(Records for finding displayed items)
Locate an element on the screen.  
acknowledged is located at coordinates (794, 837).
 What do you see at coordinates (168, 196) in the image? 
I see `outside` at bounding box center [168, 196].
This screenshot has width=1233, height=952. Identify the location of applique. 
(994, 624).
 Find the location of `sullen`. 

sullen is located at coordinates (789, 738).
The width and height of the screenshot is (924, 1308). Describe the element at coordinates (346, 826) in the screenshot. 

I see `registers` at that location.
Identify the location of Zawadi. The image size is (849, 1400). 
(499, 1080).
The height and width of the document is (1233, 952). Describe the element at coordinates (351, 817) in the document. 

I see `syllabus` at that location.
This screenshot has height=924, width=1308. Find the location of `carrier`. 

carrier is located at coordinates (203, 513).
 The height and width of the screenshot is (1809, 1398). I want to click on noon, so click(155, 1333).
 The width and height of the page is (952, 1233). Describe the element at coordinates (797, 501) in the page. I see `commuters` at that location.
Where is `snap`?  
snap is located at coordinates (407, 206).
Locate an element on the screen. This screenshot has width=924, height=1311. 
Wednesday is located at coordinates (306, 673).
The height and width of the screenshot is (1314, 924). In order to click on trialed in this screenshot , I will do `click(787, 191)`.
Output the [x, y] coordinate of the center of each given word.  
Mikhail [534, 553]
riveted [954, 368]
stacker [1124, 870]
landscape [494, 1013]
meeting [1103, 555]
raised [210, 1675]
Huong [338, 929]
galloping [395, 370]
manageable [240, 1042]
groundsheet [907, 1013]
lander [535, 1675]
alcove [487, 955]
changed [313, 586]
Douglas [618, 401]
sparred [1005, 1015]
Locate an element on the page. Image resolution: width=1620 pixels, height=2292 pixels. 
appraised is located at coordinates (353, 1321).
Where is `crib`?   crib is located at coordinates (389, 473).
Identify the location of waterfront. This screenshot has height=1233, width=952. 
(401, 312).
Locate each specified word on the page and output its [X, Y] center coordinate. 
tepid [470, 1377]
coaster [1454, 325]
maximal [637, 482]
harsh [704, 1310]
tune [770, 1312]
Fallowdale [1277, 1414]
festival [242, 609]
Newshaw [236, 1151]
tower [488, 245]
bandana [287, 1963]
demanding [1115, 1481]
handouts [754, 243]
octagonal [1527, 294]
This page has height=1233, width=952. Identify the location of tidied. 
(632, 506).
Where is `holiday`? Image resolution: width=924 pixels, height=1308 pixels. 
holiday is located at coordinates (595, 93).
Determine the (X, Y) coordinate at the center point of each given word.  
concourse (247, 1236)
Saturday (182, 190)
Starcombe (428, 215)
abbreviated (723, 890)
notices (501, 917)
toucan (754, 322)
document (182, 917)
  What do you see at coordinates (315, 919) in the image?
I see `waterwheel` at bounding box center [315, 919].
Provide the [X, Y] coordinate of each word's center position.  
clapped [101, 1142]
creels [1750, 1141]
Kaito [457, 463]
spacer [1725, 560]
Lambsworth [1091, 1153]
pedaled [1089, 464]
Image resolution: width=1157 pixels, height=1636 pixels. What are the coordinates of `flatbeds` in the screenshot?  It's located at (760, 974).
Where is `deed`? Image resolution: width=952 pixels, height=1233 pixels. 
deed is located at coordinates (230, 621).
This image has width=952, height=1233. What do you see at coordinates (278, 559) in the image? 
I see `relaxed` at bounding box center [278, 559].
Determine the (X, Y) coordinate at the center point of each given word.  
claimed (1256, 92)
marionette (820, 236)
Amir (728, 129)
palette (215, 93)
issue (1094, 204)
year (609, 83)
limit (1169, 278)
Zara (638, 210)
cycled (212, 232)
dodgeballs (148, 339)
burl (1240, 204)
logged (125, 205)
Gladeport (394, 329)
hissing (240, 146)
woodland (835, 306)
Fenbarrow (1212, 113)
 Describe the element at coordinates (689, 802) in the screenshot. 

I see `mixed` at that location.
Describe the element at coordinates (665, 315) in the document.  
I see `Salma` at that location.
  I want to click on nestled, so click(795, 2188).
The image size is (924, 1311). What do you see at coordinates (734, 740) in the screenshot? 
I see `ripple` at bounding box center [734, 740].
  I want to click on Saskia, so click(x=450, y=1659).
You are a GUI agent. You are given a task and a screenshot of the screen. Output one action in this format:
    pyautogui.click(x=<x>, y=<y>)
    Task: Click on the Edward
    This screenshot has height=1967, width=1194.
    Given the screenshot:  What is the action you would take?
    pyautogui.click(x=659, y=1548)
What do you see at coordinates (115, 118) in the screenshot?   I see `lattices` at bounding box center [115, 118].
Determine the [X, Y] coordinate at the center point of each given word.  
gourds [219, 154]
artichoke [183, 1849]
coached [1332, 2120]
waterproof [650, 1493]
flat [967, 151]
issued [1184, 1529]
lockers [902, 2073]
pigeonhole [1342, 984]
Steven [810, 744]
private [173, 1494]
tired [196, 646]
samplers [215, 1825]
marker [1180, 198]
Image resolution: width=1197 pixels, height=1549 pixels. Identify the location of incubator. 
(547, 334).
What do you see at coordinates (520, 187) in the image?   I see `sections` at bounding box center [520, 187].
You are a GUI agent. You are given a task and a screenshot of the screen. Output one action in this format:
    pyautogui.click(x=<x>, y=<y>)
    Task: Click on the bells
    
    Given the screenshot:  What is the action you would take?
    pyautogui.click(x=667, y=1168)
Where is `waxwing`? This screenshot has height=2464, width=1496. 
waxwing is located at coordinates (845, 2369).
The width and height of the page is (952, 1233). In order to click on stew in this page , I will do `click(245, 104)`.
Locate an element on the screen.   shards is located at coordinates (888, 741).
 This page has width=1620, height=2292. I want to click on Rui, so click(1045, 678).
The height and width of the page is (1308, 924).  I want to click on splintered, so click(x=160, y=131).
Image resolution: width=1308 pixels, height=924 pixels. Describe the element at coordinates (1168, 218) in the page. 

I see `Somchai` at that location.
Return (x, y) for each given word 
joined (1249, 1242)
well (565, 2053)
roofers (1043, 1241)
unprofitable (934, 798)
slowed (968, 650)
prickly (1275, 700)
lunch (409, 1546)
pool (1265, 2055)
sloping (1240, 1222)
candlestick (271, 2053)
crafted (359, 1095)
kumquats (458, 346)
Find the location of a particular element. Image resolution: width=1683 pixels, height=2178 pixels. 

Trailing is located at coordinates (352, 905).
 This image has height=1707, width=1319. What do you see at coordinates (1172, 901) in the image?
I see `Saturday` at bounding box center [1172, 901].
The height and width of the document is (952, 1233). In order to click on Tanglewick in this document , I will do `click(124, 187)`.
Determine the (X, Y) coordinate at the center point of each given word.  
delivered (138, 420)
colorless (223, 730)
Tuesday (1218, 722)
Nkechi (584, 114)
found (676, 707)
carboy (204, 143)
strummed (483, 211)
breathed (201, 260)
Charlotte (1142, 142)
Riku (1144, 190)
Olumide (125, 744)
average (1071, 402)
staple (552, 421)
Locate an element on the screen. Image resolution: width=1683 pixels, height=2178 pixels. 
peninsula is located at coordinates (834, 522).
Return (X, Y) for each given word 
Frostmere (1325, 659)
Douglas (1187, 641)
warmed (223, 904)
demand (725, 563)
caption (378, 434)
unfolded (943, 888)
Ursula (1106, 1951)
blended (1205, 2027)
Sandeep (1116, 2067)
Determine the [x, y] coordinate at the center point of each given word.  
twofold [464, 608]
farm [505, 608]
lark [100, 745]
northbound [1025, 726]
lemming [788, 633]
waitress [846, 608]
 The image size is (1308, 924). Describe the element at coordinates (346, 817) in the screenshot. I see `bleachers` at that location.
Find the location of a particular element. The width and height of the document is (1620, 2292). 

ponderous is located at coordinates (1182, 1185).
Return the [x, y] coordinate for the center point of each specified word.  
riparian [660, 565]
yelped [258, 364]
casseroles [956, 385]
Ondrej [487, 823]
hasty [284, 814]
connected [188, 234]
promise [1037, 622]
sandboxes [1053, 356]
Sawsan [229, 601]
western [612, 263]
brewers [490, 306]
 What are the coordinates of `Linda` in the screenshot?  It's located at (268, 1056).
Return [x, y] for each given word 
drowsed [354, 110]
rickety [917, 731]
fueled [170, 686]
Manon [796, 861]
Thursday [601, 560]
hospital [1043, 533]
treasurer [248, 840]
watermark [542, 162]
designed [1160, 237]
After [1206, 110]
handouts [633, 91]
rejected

▶ [Set problem]: Please put the lines of the material above into a JSON list of strings, one string per line, leaving out blank lines. Begin at the line that contains "abbreviated (723, 890)" and stop after the line that contains "issued [1184, 1529]".

▶ [The reply]:
[
  "abbreviated (723, 890)",
  "notices (501, 917)",
  "toucan (754, 322)",
  "document (182, 917)",
  "  What do you see at coordinates (315, 919) in the image?",
  "I see `waterwheel` at bounding box center [315, 919].",
  "Provide the [X, Y] coordinate of each word's center position.  ",
  "clapped [101, 1142]",
  "creels [1750, 1141]",
  "Kaito [457, 463]",
  "spacer [1725, 560]",
  "Lambsworth [1091, 1153]",
  "pedaled [1089, 464]",
  "Image resolution: width=1157 pixels, height=1636 pixels. What are the coordinates of `flatbeds` in the screenshot?  It's located at (760, 974).",
  "Where is `deed`? Image resolution: width=952 pixels, height=1233 pixels. ",
  "deed is located at coordinates (230, 621).",
  "This image has width=952, height=1233. What do you see at coordinates (278, 559) in the image? ",
  "I see `relaxed` at bounding box center [278, 559].",
  "Determine the (X, Y) coordinate at the center point of each given word.  ",
  "claimed (1256, 92)",
  "marionette (820, 236)",
  "Amir (728, 129)",
  "palette (215, 93)",
  "issue (1094, 204)",
  "year (609, 83)",
  "limit (1169, 278)",
  "Zara (638, 210)",
  "cycled (212, 232)",
  "dodgeballs (148, 339)",
  "burl (1240, 204)",
  "logged (125, 205)",
  "Gladeport (394, 329)",
  "hissing (240, 146)",
  "woodland (835, 306)",
  "Fenbarrow (1212, 113)",
  " Describe the element at coordinates (689, 802) in the screenshot. ",
  "I see `mixed` at that location.",
  "Describe the element at coordinates (665, 315) in the document.  ",
  "I see `Salma` at that location.",
  "  I want to click on nestled, so click(795, 2188).",
  "The image size is (924, 1311). What do you see at coordinates (734, 740) in the screenshot? ",
  "I see `ripple` at bounding box center [734, 740].",
  "  I want to click on Saskia, so click(x=450, y=1659).",
  "You are a GUI agent. You are given a task and a screenshot of the screen. Output one action in this format:",
  "    pyautogui.click(x=<x>, y=<y>)",
  "    Task: Click on the Edward",
  "    This screenshot has height=1967, width=1194.",
  "    Given the screenshot:  What is the action you would take?",
  "    pyautogui.click(x=659, y=1548)",
  "What do you see at coordinates (115, 118) in the screenshot?   I see `lattices` at bounding box center [115, 118].",
  "Determine the [X, Y] coordinate at the center point of each given word.  ",
  "gourds [219, 154]",
  "artichoke [183, 1849]",
  "coached [1332, 2120]",
  "waterproof [650, 1493]",
  "flat [967, 151]",
  "issued [1184, 1529]"
]